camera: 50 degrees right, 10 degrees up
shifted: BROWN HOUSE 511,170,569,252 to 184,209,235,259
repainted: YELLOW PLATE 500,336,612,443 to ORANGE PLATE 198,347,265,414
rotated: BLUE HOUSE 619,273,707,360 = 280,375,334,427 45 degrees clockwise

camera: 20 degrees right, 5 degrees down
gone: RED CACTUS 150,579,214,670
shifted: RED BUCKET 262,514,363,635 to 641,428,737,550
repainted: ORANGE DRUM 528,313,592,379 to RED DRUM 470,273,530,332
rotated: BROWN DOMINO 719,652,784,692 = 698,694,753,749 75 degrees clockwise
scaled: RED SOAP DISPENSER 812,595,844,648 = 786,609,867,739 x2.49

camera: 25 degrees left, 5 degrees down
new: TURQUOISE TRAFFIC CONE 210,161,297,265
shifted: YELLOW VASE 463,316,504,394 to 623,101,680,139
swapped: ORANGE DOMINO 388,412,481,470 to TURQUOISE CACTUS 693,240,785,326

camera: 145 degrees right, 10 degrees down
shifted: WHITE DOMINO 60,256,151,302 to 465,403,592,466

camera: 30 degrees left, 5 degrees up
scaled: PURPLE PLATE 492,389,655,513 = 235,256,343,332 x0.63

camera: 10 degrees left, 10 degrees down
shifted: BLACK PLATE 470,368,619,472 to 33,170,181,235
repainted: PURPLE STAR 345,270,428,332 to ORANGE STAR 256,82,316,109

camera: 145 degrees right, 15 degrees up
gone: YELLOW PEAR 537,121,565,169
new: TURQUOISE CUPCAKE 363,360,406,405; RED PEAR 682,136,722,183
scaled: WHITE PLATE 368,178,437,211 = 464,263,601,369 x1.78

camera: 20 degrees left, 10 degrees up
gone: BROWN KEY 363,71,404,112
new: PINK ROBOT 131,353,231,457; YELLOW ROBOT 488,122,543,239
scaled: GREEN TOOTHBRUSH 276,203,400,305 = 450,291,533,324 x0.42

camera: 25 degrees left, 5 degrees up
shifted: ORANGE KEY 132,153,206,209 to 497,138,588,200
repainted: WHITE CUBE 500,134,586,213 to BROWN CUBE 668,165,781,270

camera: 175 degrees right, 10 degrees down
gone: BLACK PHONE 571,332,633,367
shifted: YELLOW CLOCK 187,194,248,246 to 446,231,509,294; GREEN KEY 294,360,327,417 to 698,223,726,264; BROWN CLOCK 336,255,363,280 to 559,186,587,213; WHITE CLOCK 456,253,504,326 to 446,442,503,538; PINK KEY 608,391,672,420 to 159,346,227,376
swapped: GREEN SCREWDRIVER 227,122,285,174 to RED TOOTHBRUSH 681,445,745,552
■ ■ ■ ■ ■
| ACTIVITY |
An exact repeat of all the records is required.

| EXERCISE OUTPUT |
camera: 50 degrees right, 10 degrees up
shifted: BROWN HOUSE 511,170,569,252 to 184,209,235,259
repainted: YELLOW PLATE 500,336,612,443 to ORANGE PLATE 198,347,265,414
rotated: BLUE HOUSE 619,273,707,360 = 280,375,334,427 45 degrees clockwise

camera: 20 degrees right, 5 degrees down
gone: RED CACTUS 150,579,214,670
shifted: RED BUCKET 262,514,363,635 to 641,428,737,550
repainted: ORANGE DRUM 528,313,592,379 to RED DRUM 470,273,530,332
rotated: BROWN DOMINO 719,652,784,692 = 698,694,753,749 75 degrees clockwise
scaled: RED SOAP DISPENSER 812,595,844,648 = 786,609,867,739 x2.49

camera: 25 degrees left, 5 degrees down
new: TURQUOISE TRAFFIC CONE 210,161,297,265
shifted: YELLOW VASE 463,316,504,394 to 623,101,680,139
swapped: ORANGE DOMINO 388,412,481,470 to TURQUOISE CACTUS 693,240,785,326

camera: 145 degrees right, 10 degrees down
shifted: WHITE DOMINO 60,256,151,302 to 465,403,592,466

camera: 30 degrees left, 5 degrees up
scaled: PURPLE PLATE 492,389,655,513 = 235,256,343,332 x0.63

camera: 10 degrees left, 10 degrees down
shifted: BLACK PLATE 470,368,619,472 to 33,170,181,235
repainted: PURPLE STAR 345,270,428,332 to ORANGE STAR 256,82,316,109

camera: 145 degrees right, 15 degrees up
gone: YELLOW PEAR 537,121,565,169
new: TURQUOISE CUPCAKE 363,360,406,405; RED PEAR 682,136,722,183
scaled: WHITE PLATE 368,178,437,211 = 464,263,601,369 x1.78

camera: 20 degrees left, 10 degrees up
gone: BROWN KEY 363,71,404,112
new: PINK ROBOT 131,353,231,457; YELLOW ROBOT 488,122,543,239
scaled: GREEN TOOTHBRUSH 276,203,400,305 = 450,291,533,324 x0.42

camera: 25 degrees left, 5 degrees up
shifted: ORANGE KEY 132,153,206,209 to 497,138,588,200
repainted: WHITE CUBE 500,134,586,213 to BROWN CUBE 668,165,781,270

camera: 175 degrees right, 10 degrees down
gone: BLACK PHONE 571,332,633,367
shifted: YELLOW CLOCK 187,194,248,246 to 446,231,509,294; GREEN KEY 294,360,327,417 to 698,223,726,264; BROWN CLOCK 336,255,363,280 to 559,186,587,213; WHITE CLOCK 456,253,504,326 to 446,442,503,538; PINK KEY 608,391,672,420 to 159,346,227,376
swapped: GREEN SCREWDRIVER 227,122,285,174 to RED TOOTHBRUSH 681,445,745,552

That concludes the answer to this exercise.